> [Assignment] Set down exactly the lines below between the line holding "U2 pin IB: MB -> REV" and the line holding "Q11: NMOS SI2302", inclusive; no other line belongs in the answer.

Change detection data
......

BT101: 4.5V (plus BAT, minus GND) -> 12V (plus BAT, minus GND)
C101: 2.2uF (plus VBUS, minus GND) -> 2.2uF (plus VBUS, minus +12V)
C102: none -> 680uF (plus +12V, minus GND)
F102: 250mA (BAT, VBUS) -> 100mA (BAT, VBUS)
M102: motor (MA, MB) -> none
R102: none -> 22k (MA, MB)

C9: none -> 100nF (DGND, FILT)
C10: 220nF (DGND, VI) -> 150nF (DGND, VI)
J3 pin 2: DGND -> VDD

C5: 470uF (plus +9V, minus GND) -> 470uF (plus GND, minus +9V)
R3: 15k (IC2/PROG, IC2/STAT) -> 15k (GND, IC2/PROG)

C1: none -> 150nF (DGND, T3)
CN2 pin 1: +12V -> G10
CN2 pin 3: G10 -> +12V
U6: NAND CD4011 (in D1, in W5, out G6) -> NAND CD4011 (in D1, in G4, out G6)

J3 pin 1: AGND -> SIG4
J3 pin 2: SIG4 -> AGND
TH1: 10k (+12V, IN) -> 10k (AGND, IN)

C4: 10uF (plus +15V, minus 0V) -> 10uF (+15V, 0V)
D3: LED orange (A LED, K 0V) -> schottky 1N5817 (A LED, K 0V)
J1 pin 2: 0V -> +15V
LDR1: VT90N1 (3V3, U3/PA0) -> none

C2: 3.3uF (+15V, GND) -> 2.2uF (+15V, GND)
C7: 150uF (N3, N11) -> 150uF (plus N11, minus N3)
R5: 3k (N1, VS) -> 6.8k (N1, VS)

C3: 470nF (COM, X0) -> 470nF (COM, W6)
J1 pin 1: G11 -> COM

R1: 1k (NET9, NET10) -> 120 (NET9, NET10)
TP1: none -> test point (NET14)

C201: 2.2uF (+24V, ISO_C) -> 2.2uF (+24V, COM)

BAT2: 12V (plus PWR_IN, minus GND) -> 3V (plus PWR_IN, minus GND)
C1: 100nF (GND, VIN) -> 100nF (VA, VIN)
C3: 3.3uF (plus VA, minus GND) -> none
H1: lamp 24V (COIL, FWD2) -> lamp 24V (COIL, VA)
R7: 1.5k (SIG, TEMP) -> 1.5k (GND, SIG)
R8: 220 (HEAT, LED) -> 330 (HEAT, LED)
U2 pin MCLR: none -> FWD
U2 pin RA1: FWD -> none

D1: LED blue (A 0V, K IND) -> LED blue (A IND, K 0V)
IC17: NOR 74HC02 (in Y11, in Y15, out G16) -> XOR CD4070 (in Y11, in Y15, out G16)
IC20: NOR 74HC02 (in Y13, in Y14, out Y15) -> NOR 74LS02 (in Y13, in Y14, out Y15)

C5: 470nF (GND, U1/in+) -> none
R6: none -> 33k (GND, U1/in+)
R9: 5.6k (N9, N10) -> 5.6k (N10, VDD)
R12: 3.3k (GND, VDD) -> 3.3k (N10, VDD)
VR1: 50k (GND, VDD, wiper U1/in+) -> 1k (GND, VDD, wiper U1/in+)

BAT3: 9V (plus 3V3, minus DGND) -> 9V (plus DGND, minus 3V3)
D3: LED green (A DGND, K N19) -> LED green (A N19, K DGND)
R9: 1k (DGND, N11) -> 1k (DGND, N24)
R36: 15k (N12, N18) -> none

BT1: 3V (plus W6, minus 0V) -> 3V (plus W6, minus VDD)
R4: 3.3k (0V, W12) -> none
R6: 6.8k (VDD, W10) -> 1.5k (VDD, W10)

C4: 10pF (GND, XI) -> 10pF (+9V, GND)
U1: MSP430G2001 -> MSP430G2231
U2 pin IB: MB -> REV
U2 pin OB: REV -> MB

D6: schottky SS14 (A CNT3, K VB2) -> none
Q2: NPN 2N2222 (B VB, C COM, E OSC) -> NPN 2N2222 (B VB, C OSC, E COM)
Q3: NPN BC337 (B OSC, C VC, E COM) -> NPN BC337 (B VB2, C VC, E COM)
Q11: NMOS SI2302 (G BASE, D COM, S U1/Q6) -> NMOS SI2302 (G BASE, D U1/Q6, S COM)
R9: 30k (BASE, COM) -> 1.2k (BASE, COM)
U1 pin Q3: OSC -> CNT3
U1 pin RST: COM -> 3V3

......

> [Response to this exercise]
U2 pin IB: MB -> REV
U2 pin OB: REV -> MB

D6: schottky SS14 (A CNT3, K VB2) -> none
Q2: NPN 2N2222 (B VB, C COM, E OSC) -> NPN 2N2222 (B VB, C OSC, E COM)
Q3: NPN BC337 (B OSC, C VC, E COM) -> NPN BC337 (B VB2, C VC, E COM)
Q11: NMOS SI2302 (G BASE, D COM, S U1/Q6) -> NMOS SI2302 (G BASE, D U1/Q6, S COM)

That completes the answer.